> _Material for this task_
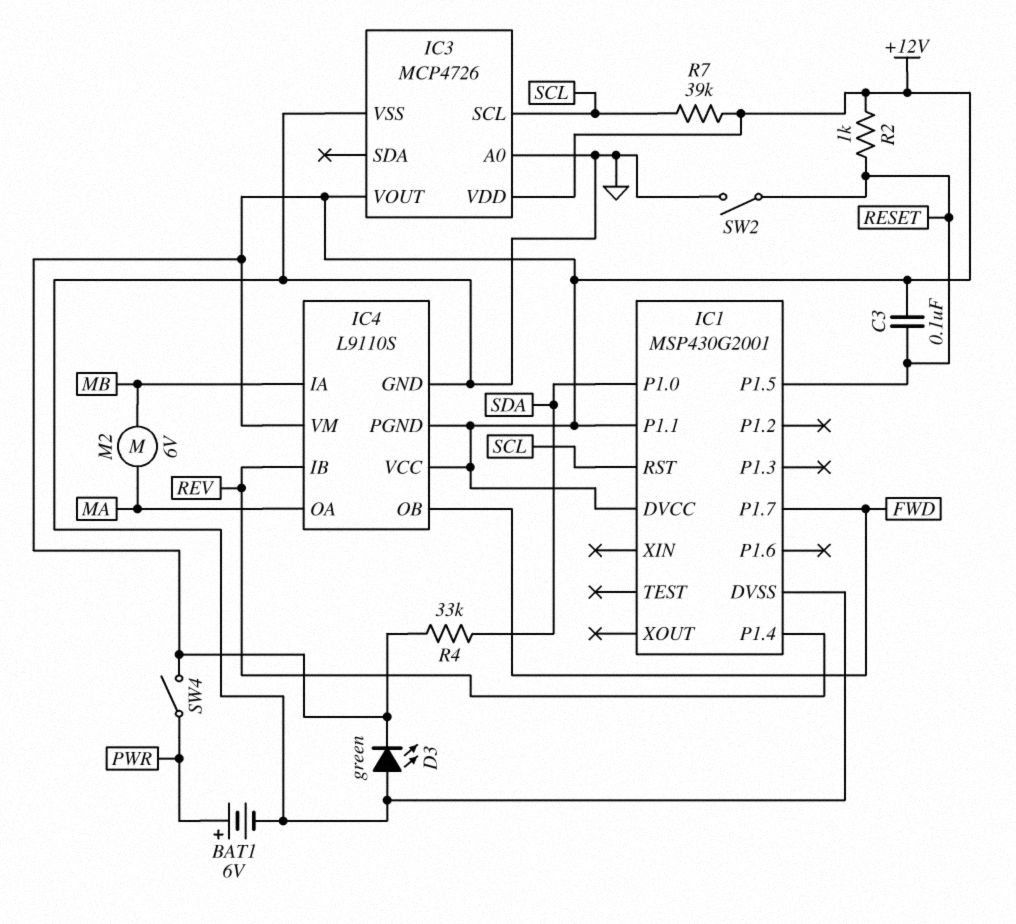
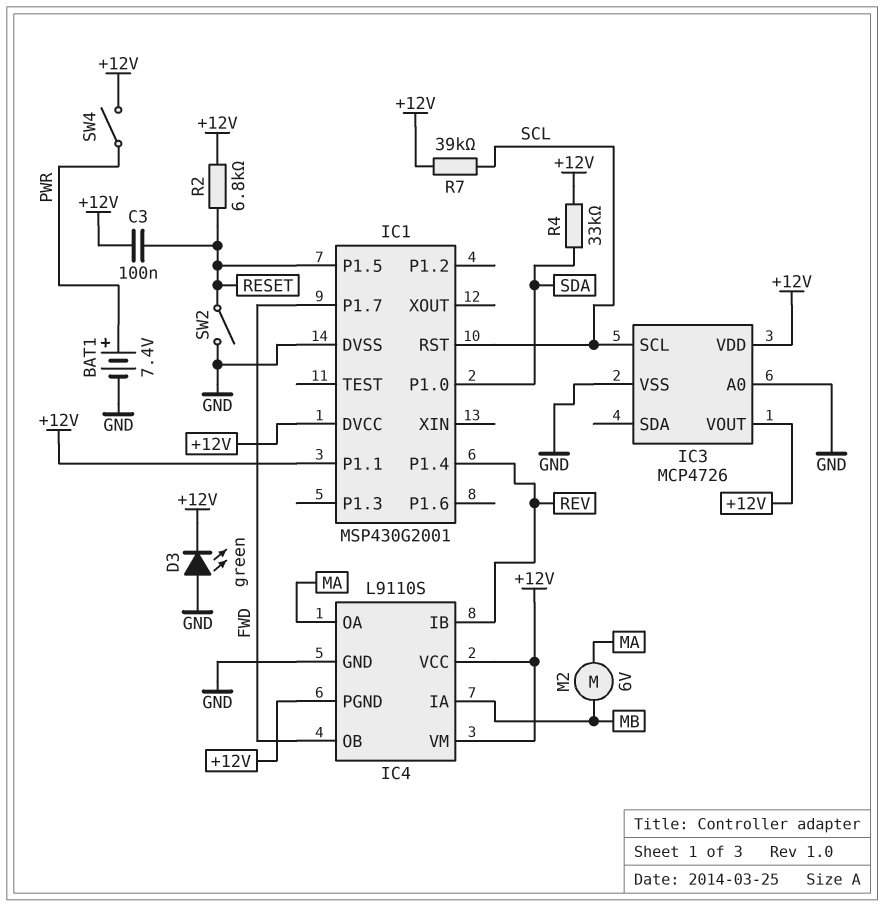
BAT1: 6V (plus PWR, minus GND) -> 7.4V (plus PWR, minus GND)
R2: 1k (+12V, RESET) -> 6.8k (+12V, RESET)

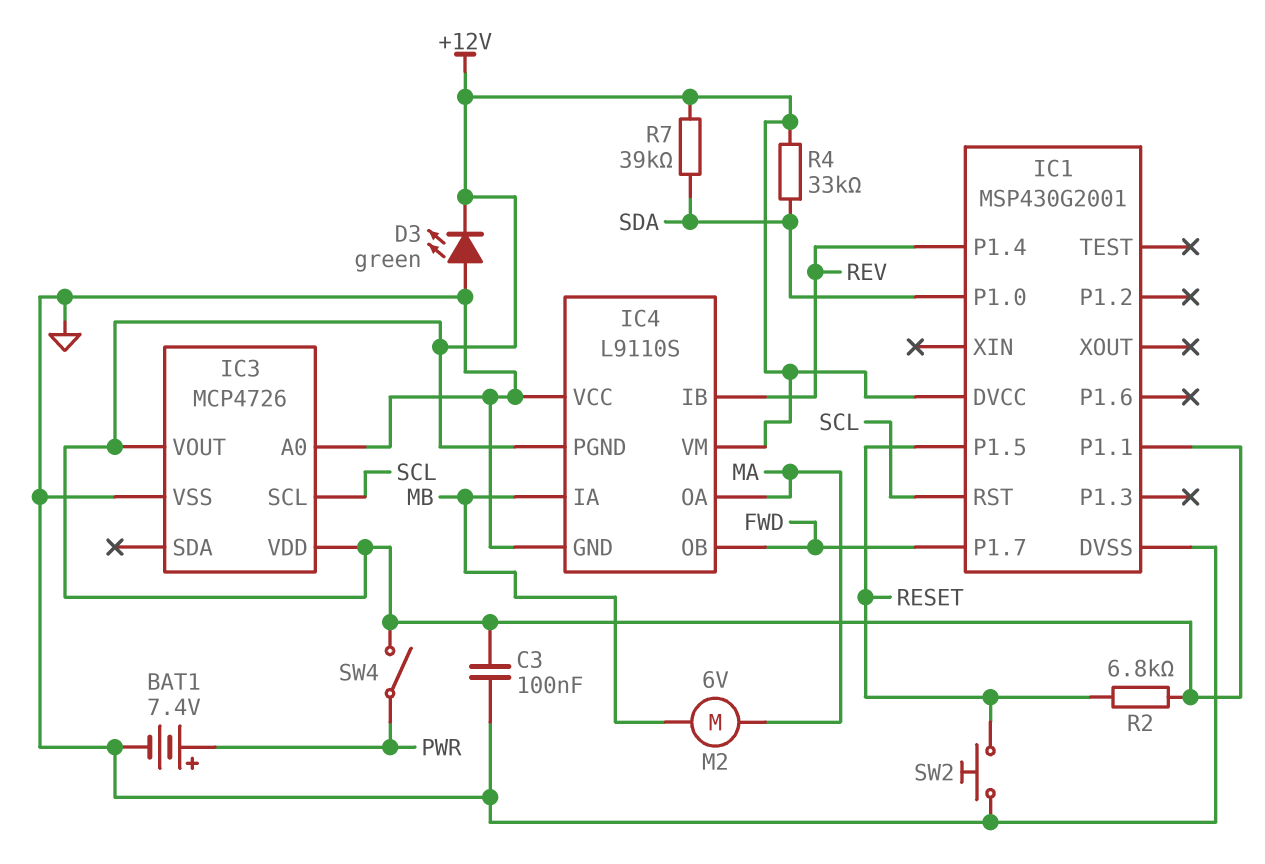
C3: 100nF (+12V, RESET) -> 100nF (+12V, GND)
IC4 pin VCC: +12V -> GND
R7: 39k (+12V, SCL) -> 39k (+12V, SDA)
SW2: switch (GND, RESET) -> button (GND, RESET)

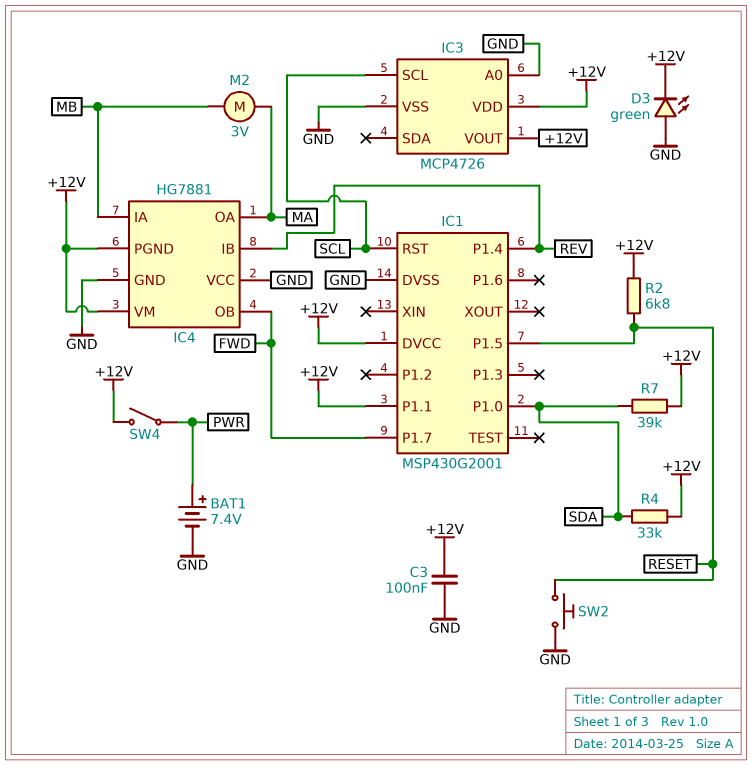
IC4: L9110S -> HG7881
M2: motor 6V (MA, MB) -> motor 3V (MA, MB)

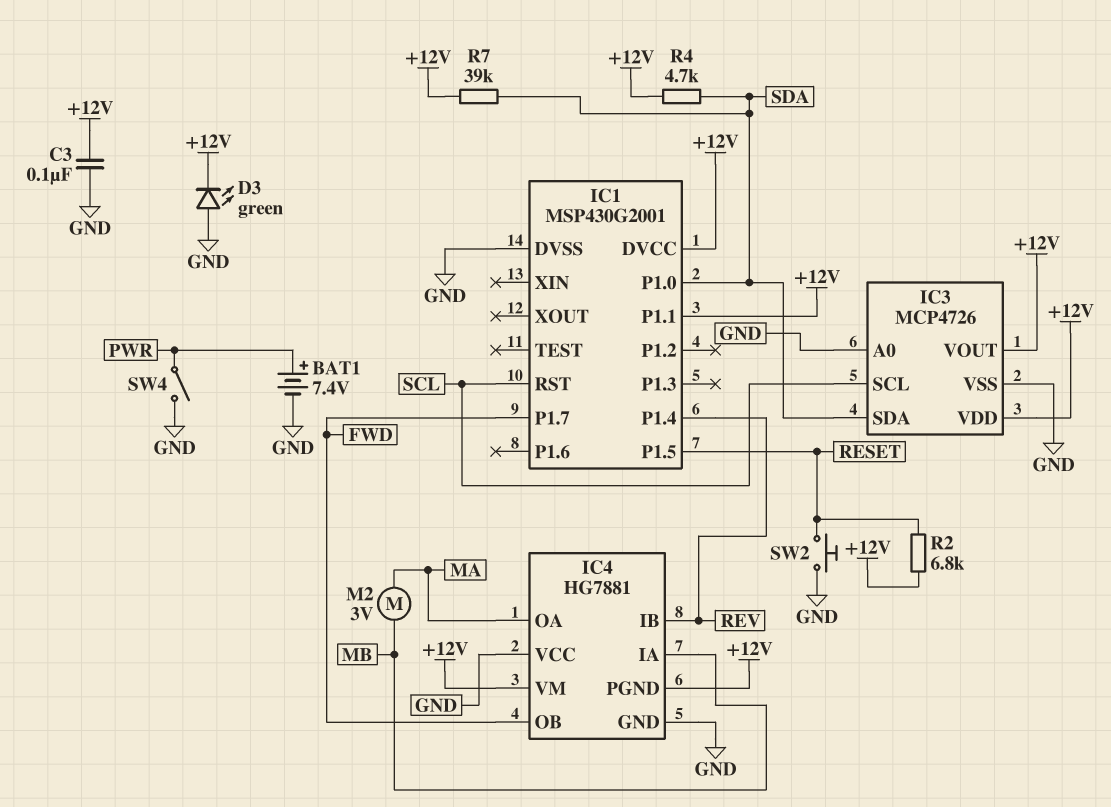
IC3 pin SDA: none -> SDA
R4: 33k (+12V, SDA) -> 4.7k (+12V, SDA)
SW4: switch (+12V, PWR) -> switch (GND, PWR)

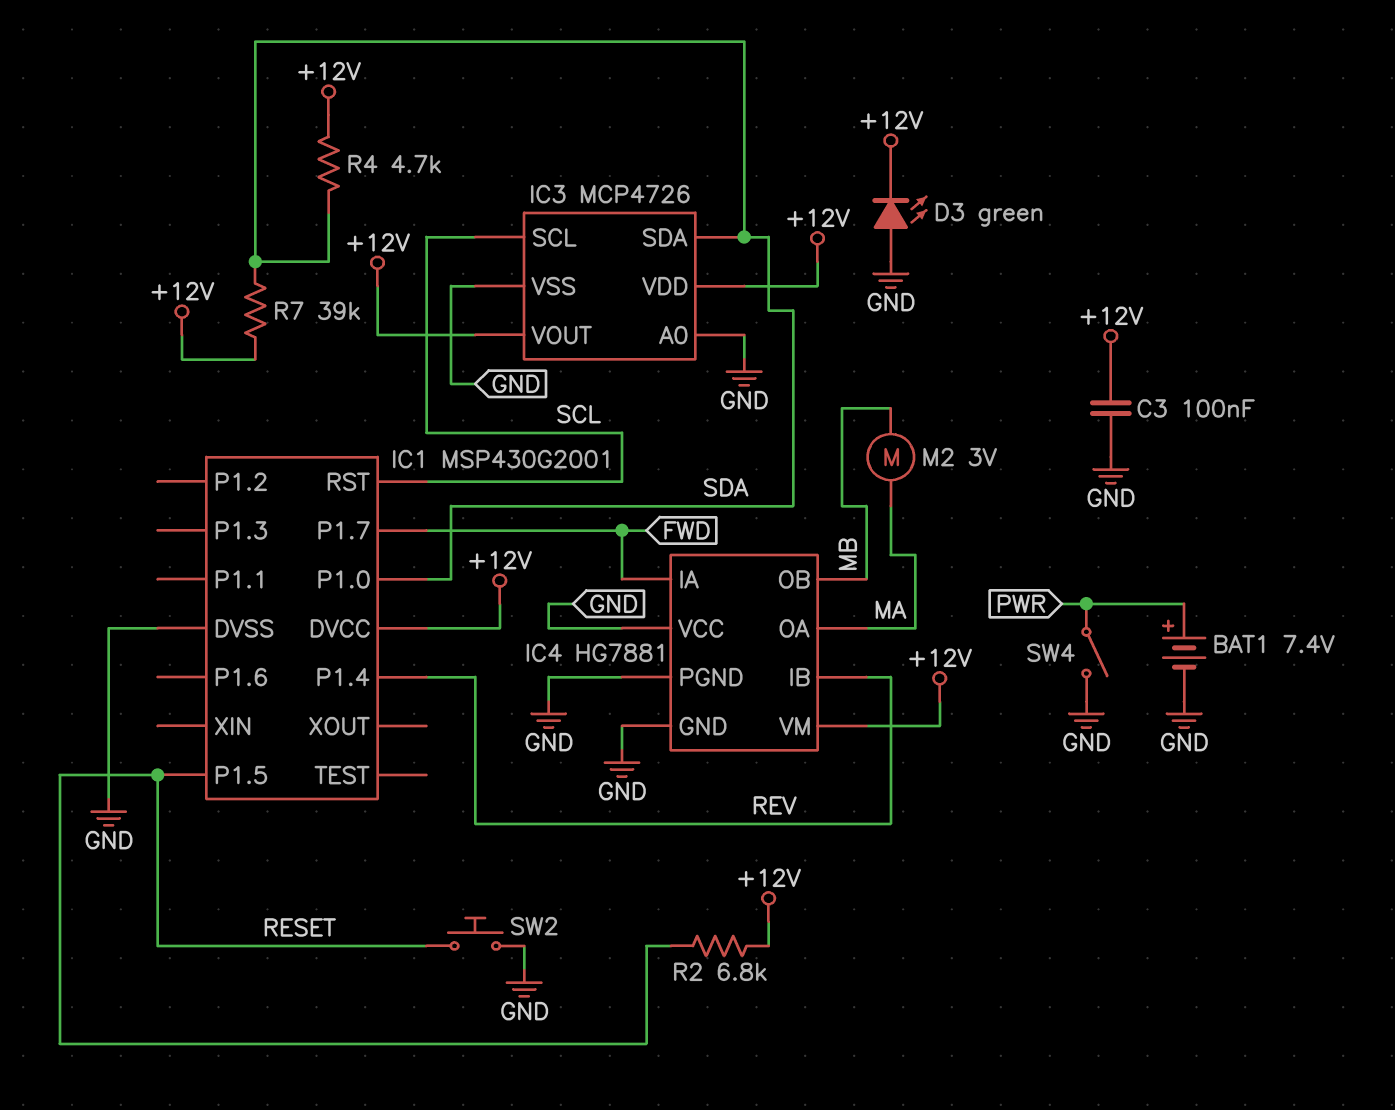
IC1 pin P1.1: +12V -> none
IC4 pin IA: MB -> FWD
IC4 pin OB: FWD -> MB
IC4 pin PGND: +12V -> GND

> _Work order_
Starting at the line that contains "IC4: L9110S -> HG7881", extract each line through the last line of the material exactly as written, and include no pictures.

> _Exercise solution_
IC4: L9110S -> HG7881
M2: motor 6V (MA, MB) -> motor 3V (MA, MB)

IC3 pin SDA: none -> SDA
R4: 33k (+12V, SDA) -> 4.7k (+12V, SDA)
SW4: switch (+12V, PWR) -> switch (GND, PWR)

IC1 pin P1.1: +12V -> none
IC4 pin IA: MB -> FWD
IC4 pin OB: FWD -> MB
IC4 pin PGND: +12V -> GND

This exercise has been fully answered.